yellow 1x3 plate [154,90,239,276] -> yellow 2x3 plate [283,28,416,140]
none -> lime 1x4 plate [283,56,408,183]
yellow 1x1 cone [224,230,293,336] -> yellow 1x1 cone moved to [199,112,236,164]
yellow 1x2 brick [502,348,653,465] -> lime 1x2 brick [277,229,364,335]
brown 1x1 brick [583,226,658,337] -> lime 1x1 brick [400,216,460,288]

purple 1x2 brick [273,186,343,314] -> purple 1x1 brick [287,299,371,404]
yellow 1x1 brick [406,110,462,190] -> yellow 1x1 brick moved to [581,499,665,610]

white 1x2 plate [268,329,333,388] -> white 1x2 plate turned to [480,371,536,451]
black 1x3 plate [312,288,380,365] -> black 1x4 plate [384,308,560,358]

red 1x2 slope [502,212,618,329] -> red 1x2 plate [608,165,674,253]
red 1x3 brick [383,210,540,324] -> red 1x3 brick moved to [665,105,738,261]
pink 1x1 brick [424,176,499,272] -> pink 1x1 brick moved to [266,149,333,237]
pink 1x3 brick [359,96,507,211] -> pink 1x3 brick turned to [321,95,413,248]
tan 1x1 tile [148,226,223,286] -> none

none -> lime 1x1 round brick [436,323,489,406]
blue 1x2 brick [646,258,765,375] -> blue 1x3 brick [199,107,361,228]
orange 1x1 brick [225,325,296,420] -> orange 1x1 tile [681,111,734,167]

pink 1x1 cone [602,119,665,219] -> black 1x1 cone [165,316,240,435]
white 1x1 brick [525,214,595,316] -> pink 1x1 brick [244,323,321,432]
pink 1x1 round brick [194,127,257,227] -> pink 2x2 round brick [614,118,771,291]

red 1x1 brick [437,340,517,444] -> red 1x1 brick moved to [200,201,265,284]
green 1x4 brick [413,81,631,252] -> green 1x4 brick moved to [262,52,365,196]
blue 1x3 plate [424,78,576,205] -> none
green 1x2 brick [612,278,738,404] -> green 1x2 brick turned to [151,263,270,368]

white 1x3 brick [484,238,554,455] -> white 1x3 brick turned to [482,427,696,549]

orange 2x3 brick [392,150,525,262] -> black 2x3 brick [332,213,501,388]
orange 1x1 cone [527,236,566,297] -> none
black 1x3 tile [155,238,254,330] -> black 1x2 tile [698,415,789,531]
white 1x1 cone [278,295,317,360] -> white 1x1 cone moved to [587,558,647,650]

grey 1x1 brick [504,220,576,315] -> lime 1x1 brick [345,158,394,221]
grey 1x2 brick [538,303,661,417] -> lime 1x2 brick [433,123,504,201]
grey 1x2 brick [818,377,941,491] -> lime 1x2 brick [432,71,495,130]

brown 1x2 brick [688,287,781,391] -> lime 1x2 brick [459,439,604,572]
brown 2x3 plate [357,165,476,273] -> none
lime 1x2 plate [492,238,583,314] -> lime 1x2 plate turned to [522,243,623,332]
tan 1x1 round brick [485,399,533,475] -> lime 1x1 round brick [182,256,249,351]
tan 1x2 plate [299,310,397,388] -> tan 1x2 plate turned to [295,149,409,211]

========================

**THE PROBLEM:**
Beginning at the line above that contains "pink 1x1 brick [424,176,499,272]", return each line exactly through the line that contains "grey 1x2 brick [538,303,661,417]", and no others.

**ANSWER SPACE:**
pink 1x1 brick [424,176,499,272] -> pink 1x1 brick moved to [266,149,333,237]
pink 1x3 brick [359,96,507,211] -> pink 1x3 brick turned to [321,95,413,248]
tan 1x1 tile [148,226,223,286] -> none

none -> lime 1x1 round brick [436,323,489,406]
blue 1x2 brick [646,258,765,375] -> blue 1x3 brick [199,107,361,228]
orange 1x1 brick [225,325,296,420] -> orange 1x1 tile [681,111,734,167]

pink 1x1 cone [602,119,665,219] -> black 1x1 cone [165,316,240,435]
white 1x1 brick [525,214,595,316] -> pink 1x1 brick [244,323,321,432]
pink 1x1 round brick [194,127,257,227] -> pink 2x2 round brick [614,118,771,291]

red 1x1 brick [437,340,517,444] -> red 1x1 brick moved to [200,201,265,284]
green 1x4 brick [413,81,631,252] -> green 1x4 brick moved to [262,52,365,196]
blue 1x3 plate [424,78,576,205] -> none
green 1x2 brick [612,278,738,404] -> green 1x2 brick turned to [151,263,270,368]

white 1x3 brick [484,238,554,455] -> white 1x3 brick turned to [482,427,696,549]

orange 2x3 brick [392,150,525,262] -> black 2x3 brick [332,213,501,388]
orange 1x1 cone [527,236,566,297] -> none
black 1x3 tile [155,238,254,330] -> black 1x2 tile [698,415,789,531]
white 1x1 cone [278,295,317,360] -> white 1x1 cone moved to [587,558,647,650]

grey 1x1 brick [504,220,576,315] -> lime 1x1 brick [345,158,394,221]
grey 1x2 brick [538,303,661,417] -> lime 1x2 brick [433,123,504,201]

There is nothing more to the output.